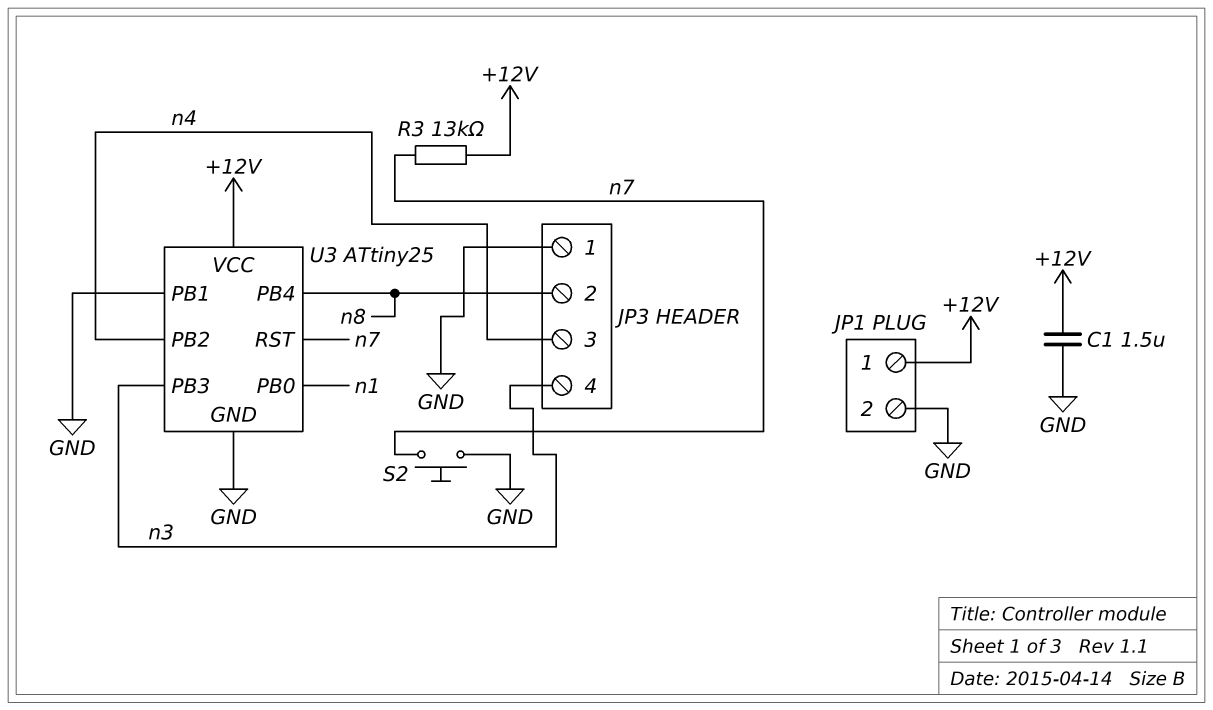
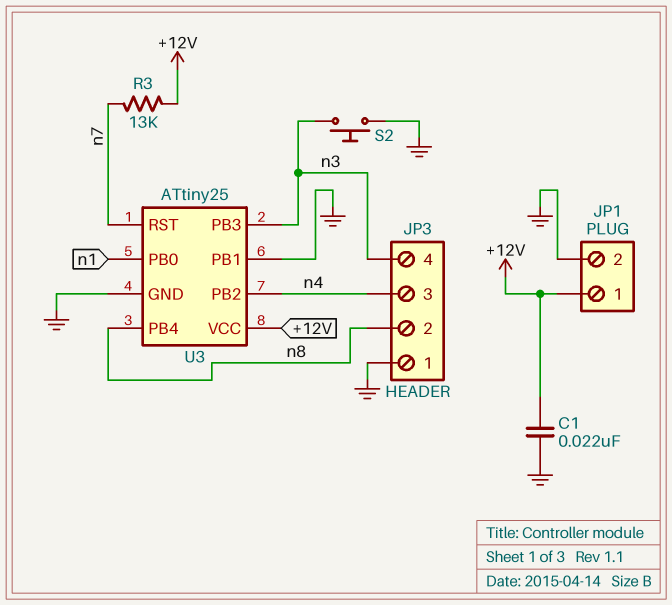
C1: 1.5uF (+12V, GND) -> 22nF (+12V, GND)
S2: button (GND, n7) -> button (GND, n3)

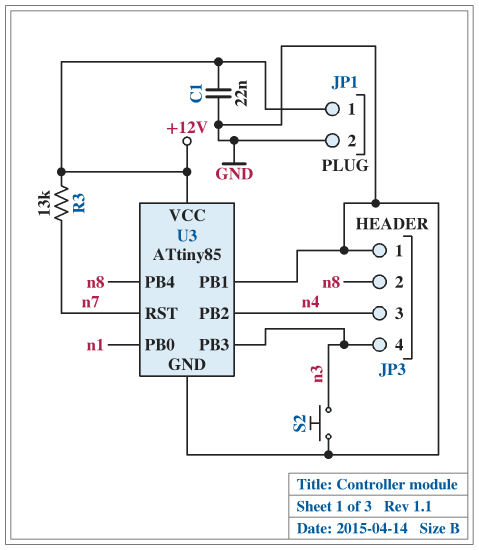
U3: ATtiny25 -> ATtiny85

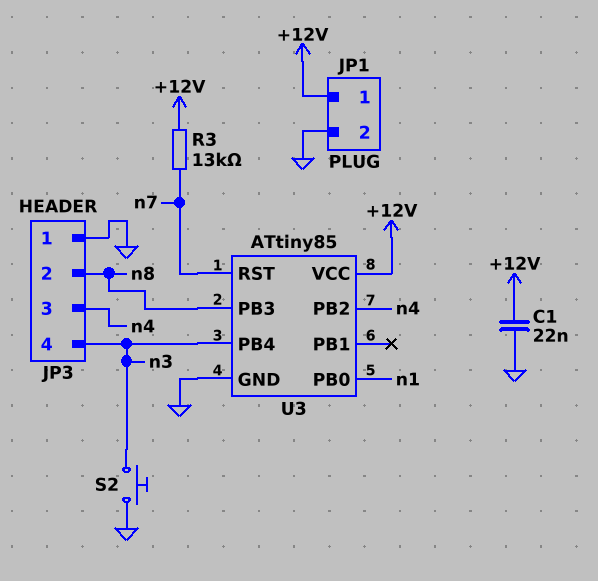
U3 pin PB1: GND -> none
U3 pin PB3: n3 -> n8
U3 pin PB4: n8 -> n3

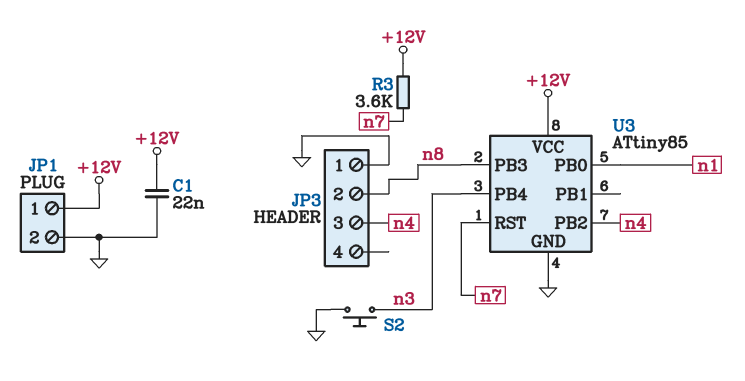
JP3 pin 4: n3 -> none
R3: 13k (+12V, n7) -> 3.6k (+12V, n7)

◆ ◆ ◆ ◆ ◆ ◆ ◆

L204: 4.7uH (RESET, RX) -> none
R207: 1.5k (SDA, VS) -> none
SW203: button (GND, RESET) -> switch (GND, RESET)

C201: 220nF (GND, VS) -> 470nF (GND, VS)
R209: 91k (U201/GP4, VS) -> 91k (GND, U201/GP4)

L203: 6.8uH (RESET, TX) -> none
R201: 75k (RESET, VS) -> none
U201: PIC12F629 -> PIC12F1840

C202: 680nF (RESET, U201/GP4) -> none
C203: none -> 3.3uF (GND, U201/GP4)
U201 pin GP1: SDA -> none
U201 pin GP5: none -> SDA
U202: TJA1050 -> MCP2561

◆ ◆ ◆ ◆ ◆ ◆ ◆

EXERCISE DIRECTIONS -> Find the string "RESET" in the entries above. Copy each line where it occurs.

EXERCISE RESULT ->
L204: 4.7uH (RESET, RX) -> none
SW203: button (GND, RESET) -> switch (GND, RESET)
L203: 6.8uH (RESET, TX) -> none
R201: 75k (RESET, VS) -> none
C202: 680nF (RESET, U201/GP4) -> none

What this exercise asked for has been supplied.